> [EXERCISE AIM]
Set the data below down again, exactly, with every picture left out.

(Data excerpts)
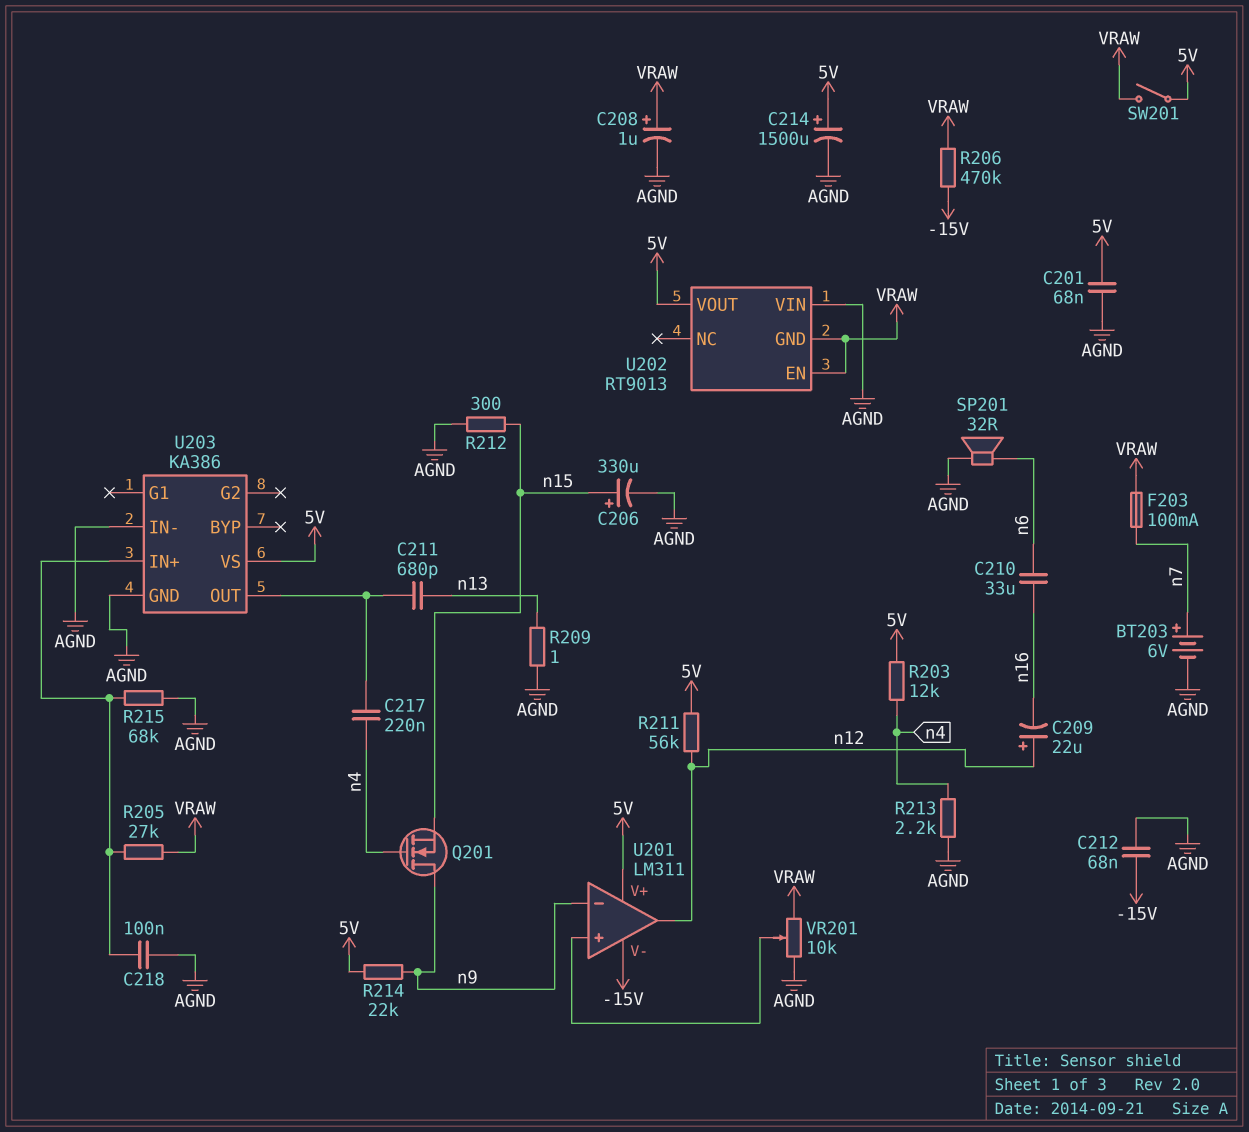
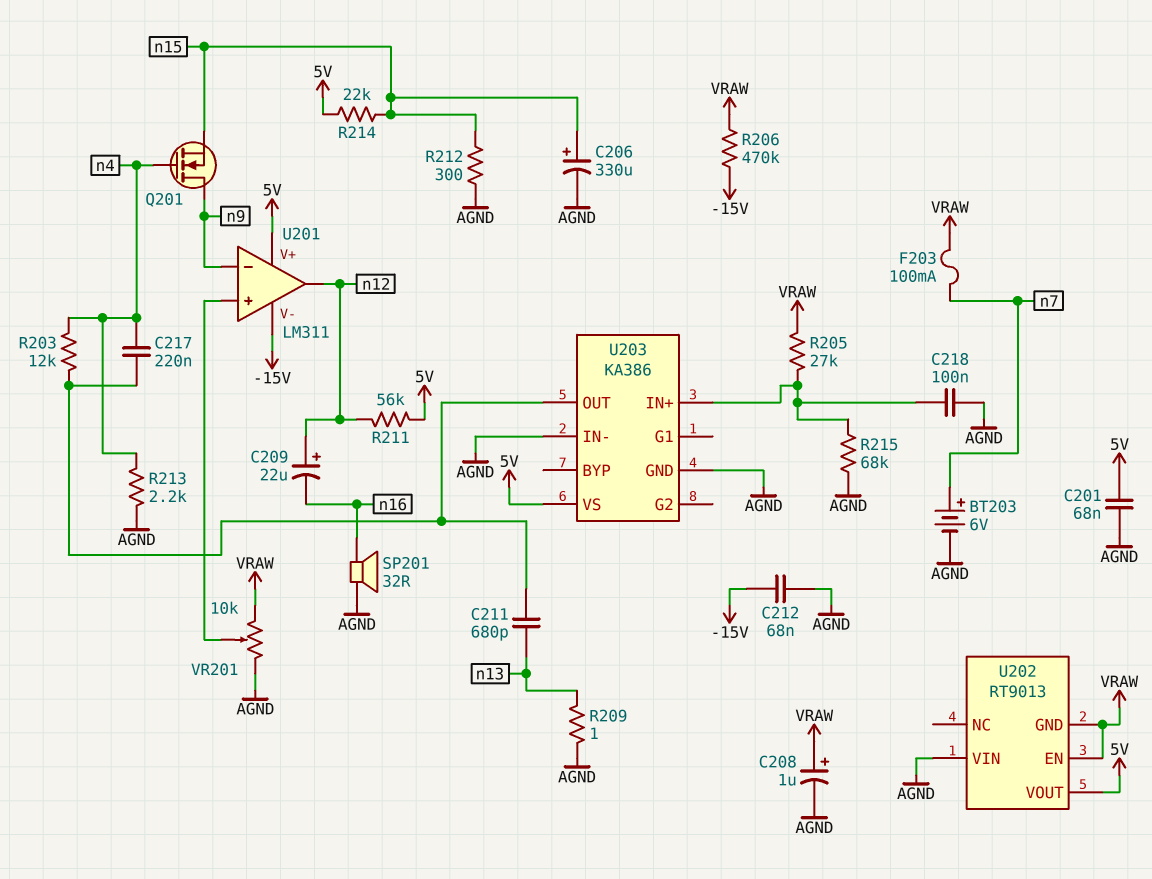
C210: 33uF (n6, n16) -> none
C214: 1500uF (plus 5V, minus AGND) -> none
R203: 12k (5V, n4) -> 12k (U203/OUT, n4)
R214: 22k (5V, n9) -> 22k (5V, n15)
SP201: speaker 32R (AGND, n6) -> speaker 32R (AGND, n16)
SW201: switch (5V, VRAW) -> none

> [ANSWER SECTION]
C210: 33uF (n6, n16) -> none
C214: 1500uF (plus 5V, minus AGND) -> none
R203: 12k (5V, n4) -> 12k (U203/OUT, n4)
R214: 22k (5V, n9) -> 22k (5V, n15)
SP201: speaker 32R (AGND, n6) -> speaker 32R (AGND, n16)
SW201: switch (5V, VRAW) -> none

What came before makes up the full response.